• Task requirements:
Transcribe every one of the lines below word for word, omitting the pictures from your transcription.

*** Opening of Available data ***

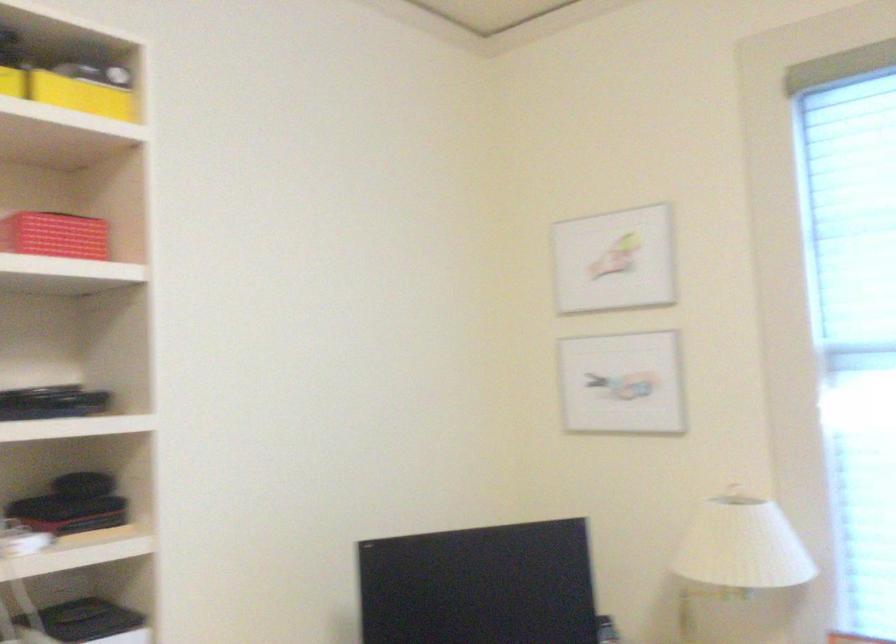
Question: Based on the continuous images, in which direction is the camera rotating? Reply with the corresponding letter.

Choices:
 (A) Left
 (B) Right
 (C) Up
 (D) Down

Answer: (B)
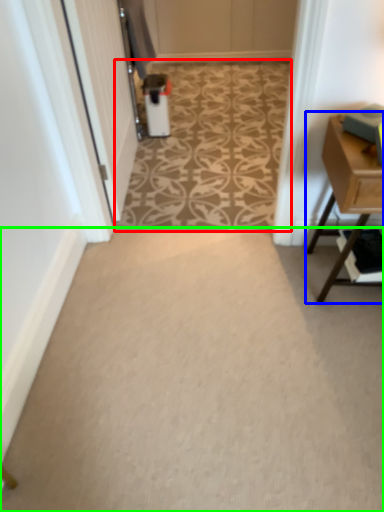
Question: Which object is positioned farthest from pattern (highlighted by a red box)? Select from table (highlighted by a blue box) and plain (highlighted by a green box).

Choices:
 (A) table
 (B) plain

Answer: (A)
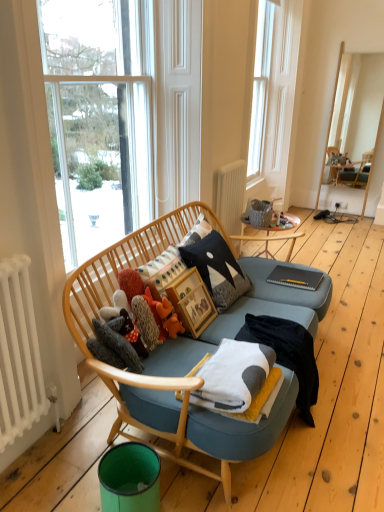
Question: Considering their positions, is transparent glass window at upper center located in front of or behind white soft blanket at center, which is the first blanket from back to front?

Choices:
 (A) behind
 (B) front

Answer: (A)

Question: In terms of width, does transparent glass window at upper center look wider or thinner when compared to white soft blanket at center, which is the first blanket from back to front?

Choices:
 (A) thin
 (B) wide

Answer: (A)

Question: Estimate the real-world distances between objects in this image. Which object is farther from the white soft blanket at center, which is the first blanket from back to front?

Choices:
 (A) white painted radiator at center, acting as the 2th radiator starting from the left
 (B) white radiator at lower left, which appears as the 2th radiator when viewed from the back
 (C) soft yellow fabric footrest at center
 (D) black cotton throw pillow at center
 (E) slate gray notebook at center

Answer: (A)

Question: Based on their relative distances, which object is farther from the soft yellow fabric footrest at center?

Choices:
 (A) transparent glass window at upper center
 (B) white soft blanket at center, arranged as the 1th blanket when viewed from the front
 (C) slate gray notebook at center
 (D) white radiator at lower left, which is the first radiator in bottom-to-top order
 (E) green matte trash can at lower left

Answer: (A)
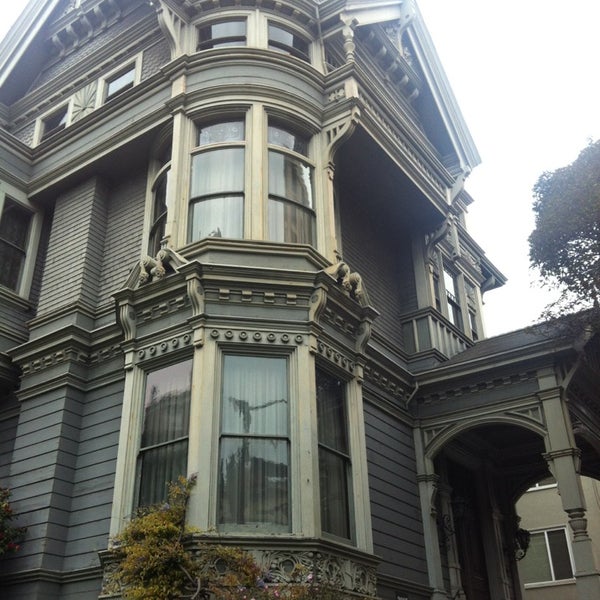
You are a GUI agent. You are given a task and a screenshot of the screen. Output one action in this format:
    pyautogui.click(x=<x>, y=<y>)
    Task: Click on the white window trim
    
    Given the screenshot: What is the action you would take?
    pyautogui.click(x=35, y=259)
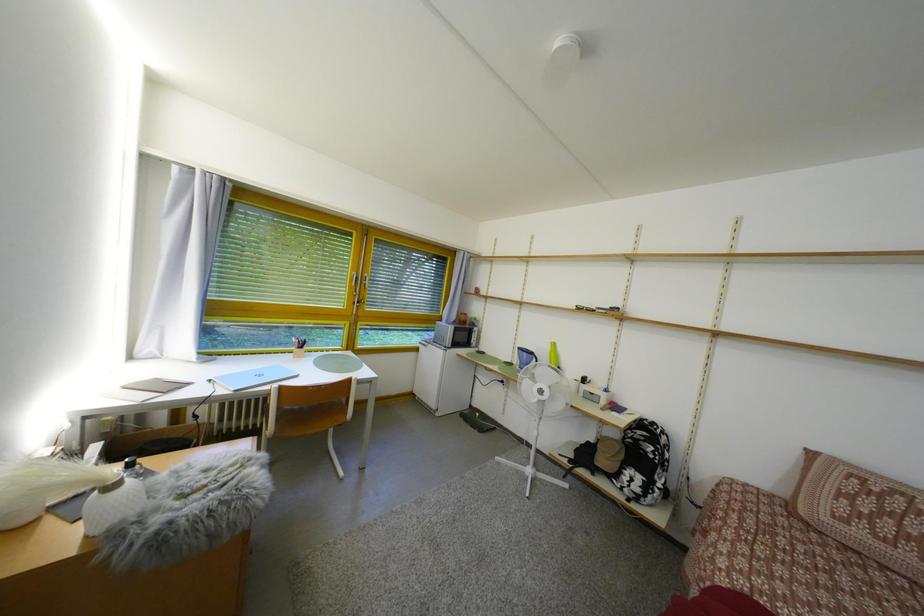
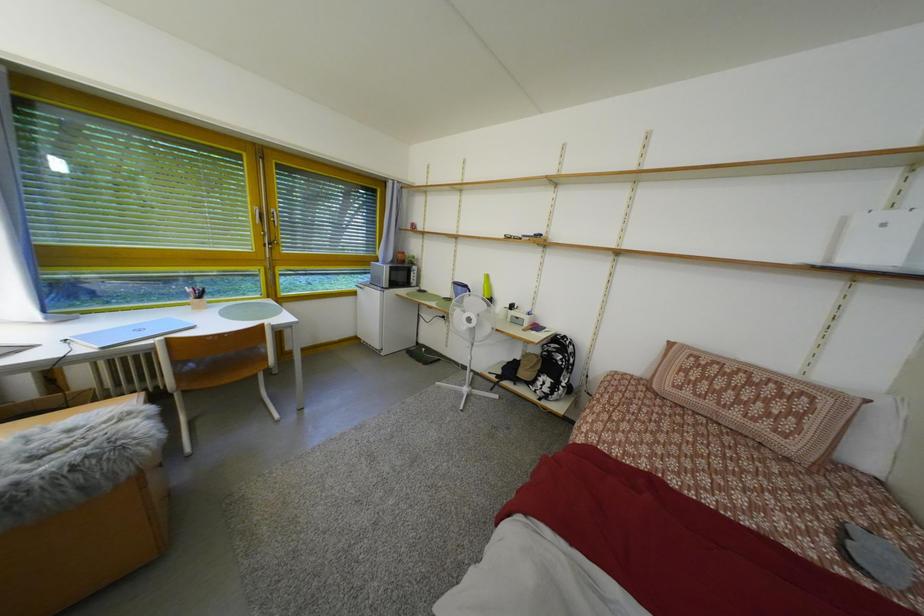
Question: What movement of the cameraman would produce the second image?

Choices:
 (A) Left
 (B) Right
 (C) Forward
 (D) Backward

Answer: (B)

*** Close of Available data ***

• Output:
Question: Based on the continuous images, in which direction is the camera rotating? Reply with the corresponding letter.

Choices:
 (A) Left
 (B) Right
 (C) Up
 (D) Down

Answer: (B)
Question: Which object is positioned farthest from pattern (highlighted by a red box)? Select from table (highlighted by a blue box) and plain (highlighted by a green box).

Choices:
 (A) table
 (B) plain

Answer: (A)
Question: Considering their positions, is transparent glass window at upper center located in front of or behind white soft blanket at center, which is the first blanket from back to front?

Choices:
 (A) behind
 (B) front

Answer: (A)

Question: In terms of width, does transparent glass window at upper center look wider or thinner when compared to white soft blanket at center, which is the first blanket from back to front?

Choices:
 (A) thin
 (B) wide

Answer: (A)

Question: Estimate the real-world distances between objects in this image. Which object is farther from the white soft blanket at center, which is the first blanket from back to front?

Choices:
 (A) white painted radiator at center, acting as the 2th radiator starting from the left
 (B) white radiator at lower left, which appears as the 2th radiator when viewed from the back
 (C) soft yellow fabric footrest at center
 (D) black cotton throw pillow at center
 (E) slate gray notebook at center

Answer: (A)

Question: Based on their relative distances, which object is farther from the soft yellow fabric footrest at center?

Choices:
 (A) transparent glass window at upper center
 (B) white soft blanket at center, arranged as the 1th blanket when viewed from the front
 (C) slate gray notebook at center
 (D) white radiator at lower left, which is the first radiator in bottom-to-top order
 (E) green matte trash can at lower left

Answer: (A)
You are a GUI agent. You are given a task and a screenshot of the screen. Output one action in this format:
    pyautogui.click(x=<x>, y=<y>)
    Task: Click on the white window trim
    
    Given the screenshot: What is the action you would take?
    pyautogui.click(x=35, y=259)
Question: What movement of the cameraman would produce the second image?

Choices:
 (A) Left
 (B) Right
 (C) Forward
 (D) Backward

Answer: (B)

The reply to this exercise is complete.